Direction: Format the entries from the line containing "red diamond: rotated" to the line containing "gray rectangle: rotated", both included, as a numbered list with no blank lines. Leave out the pictures.

Material for this exercise:
· · · ·

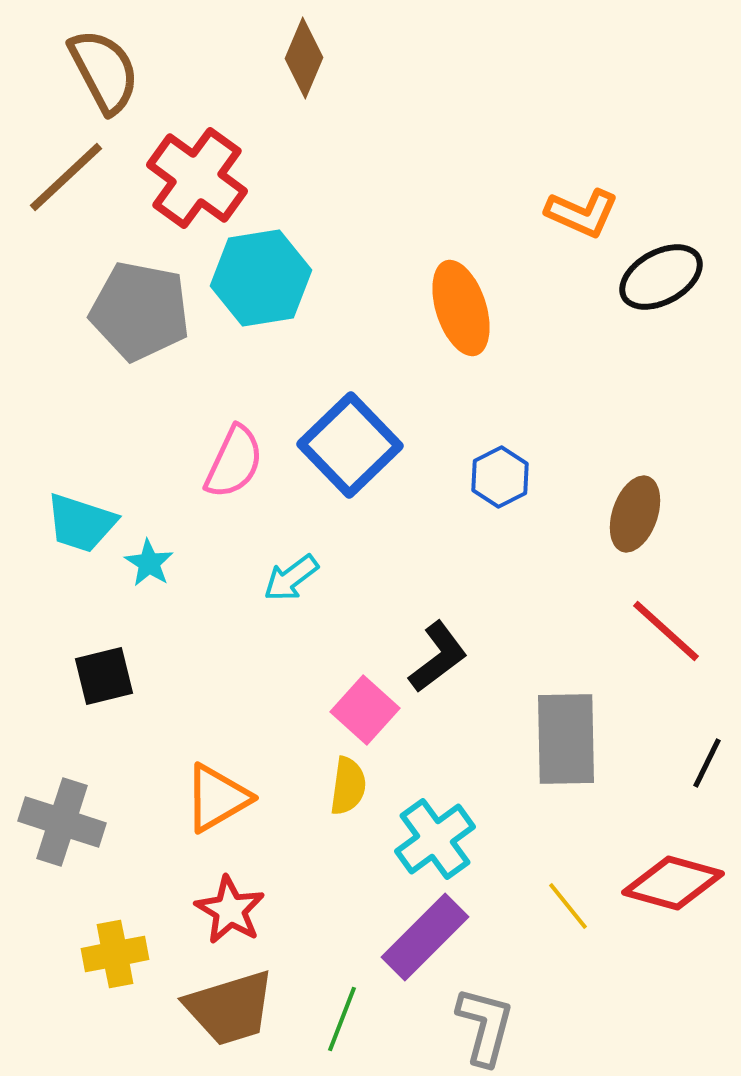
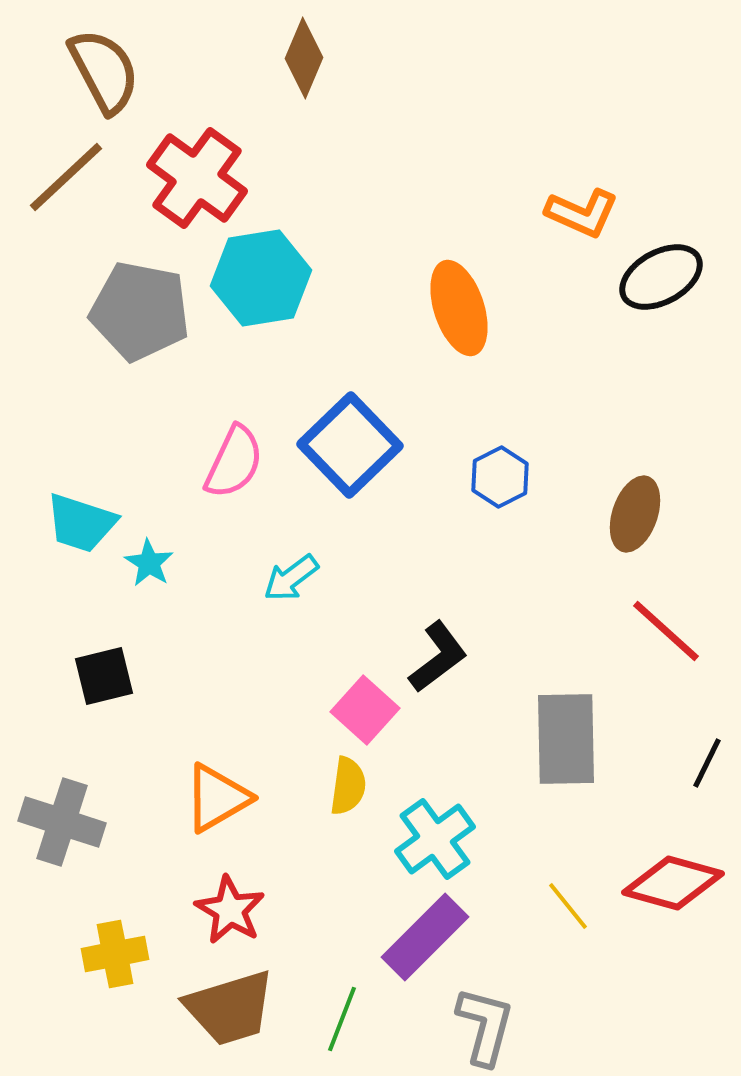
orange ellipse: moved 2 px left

· · · ·

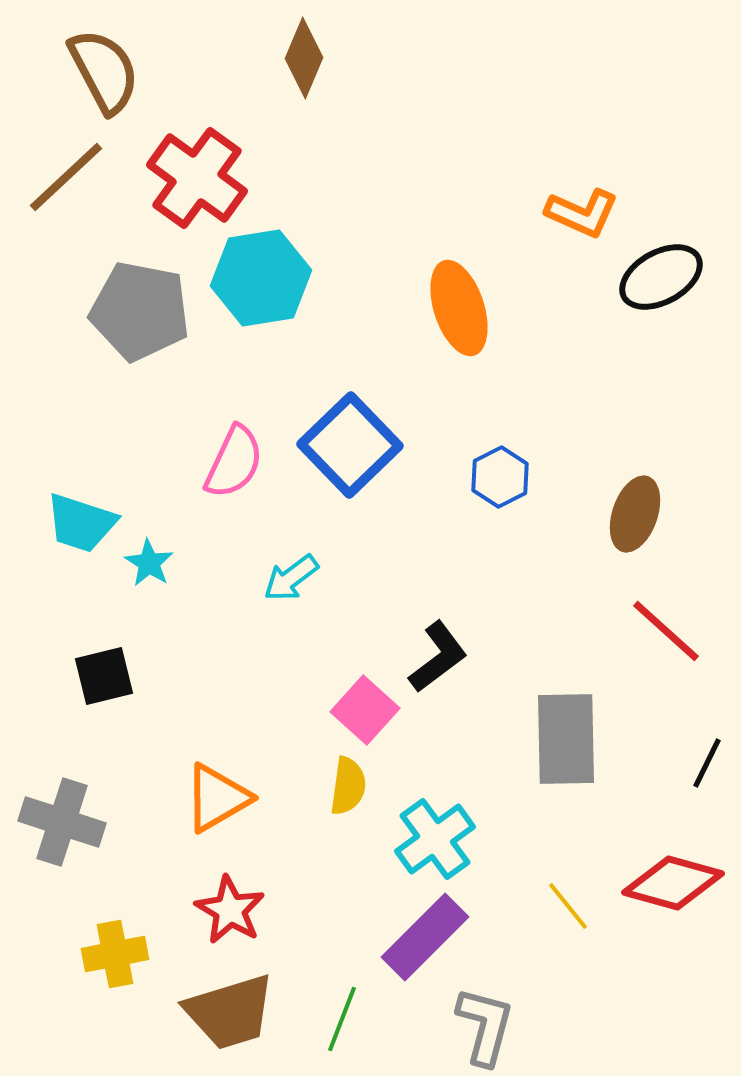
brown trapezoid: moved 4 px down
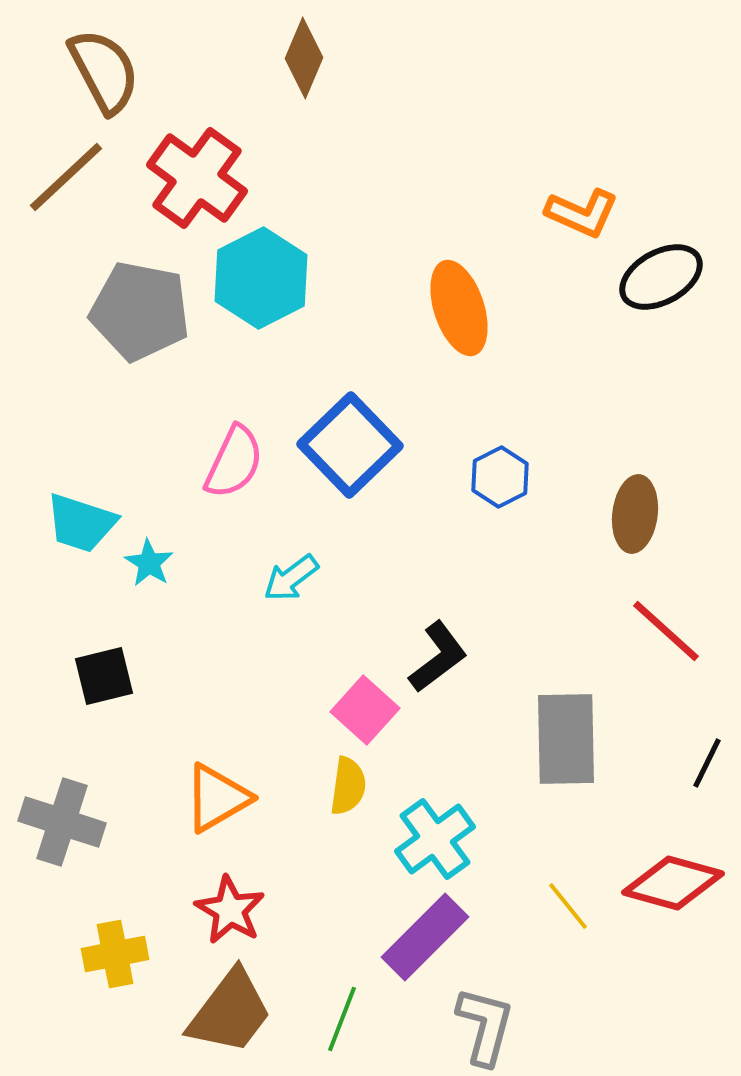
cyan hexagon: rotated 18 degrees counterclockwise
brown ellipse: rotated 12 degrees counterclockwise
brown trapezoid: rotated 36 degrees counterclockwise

· · · ·

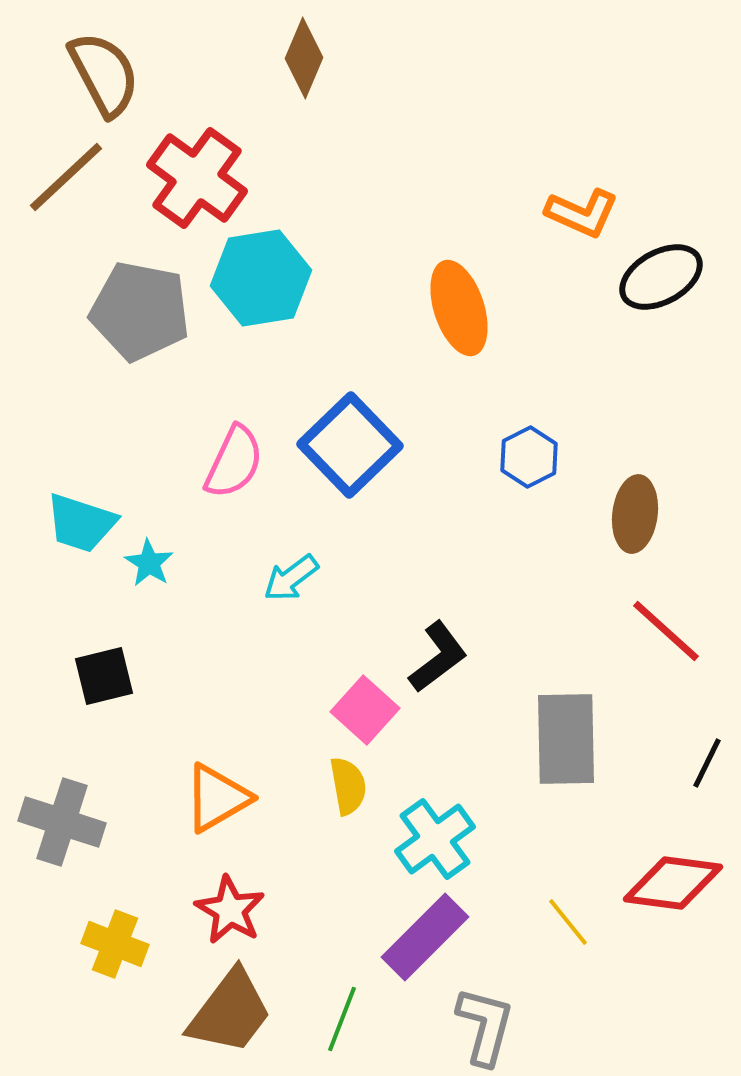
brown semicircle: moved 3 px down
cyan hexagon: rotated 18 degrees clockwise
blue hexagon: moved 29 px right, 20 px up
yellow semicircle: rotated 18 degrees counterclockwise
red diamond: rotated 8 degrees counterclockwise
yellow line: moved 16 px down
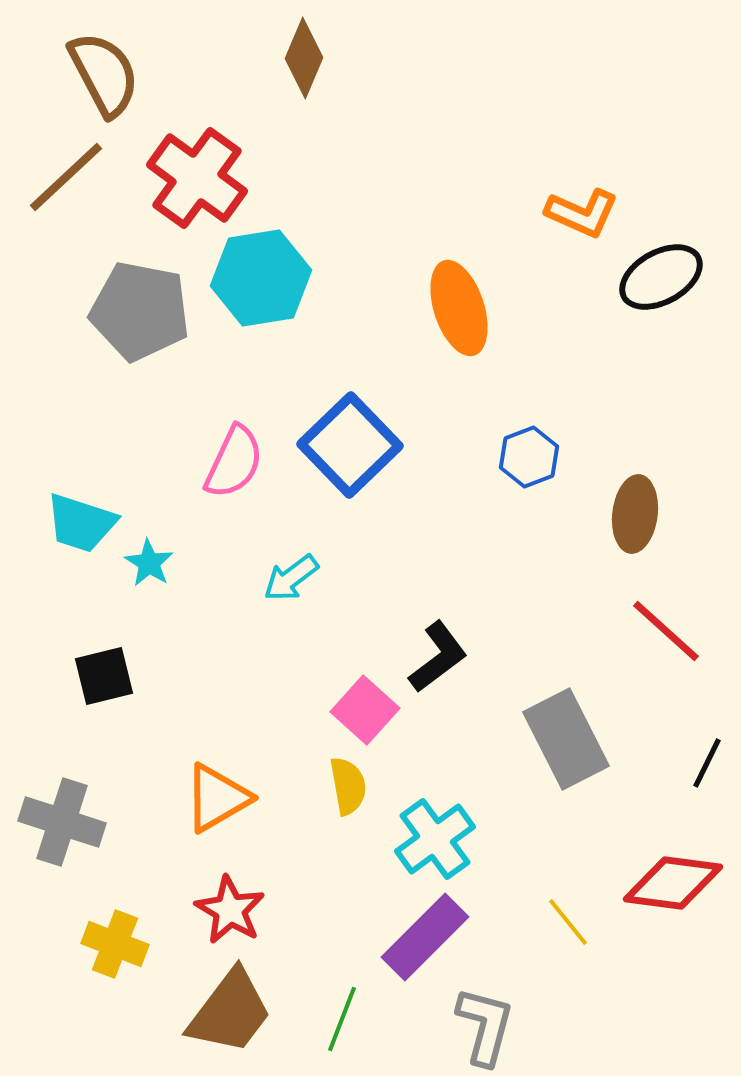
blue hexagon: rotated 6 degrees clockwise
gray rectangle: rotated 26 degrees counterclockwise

· · · ·

Answer to the task:
1. red diamond: rotated 8 degrees counterclockwise
2. yellow line: moved 16 px down
3. blue hexagon: rotated 6 degrees clockwise
4. gray rectangle: rotated 26 degrees counterclockwise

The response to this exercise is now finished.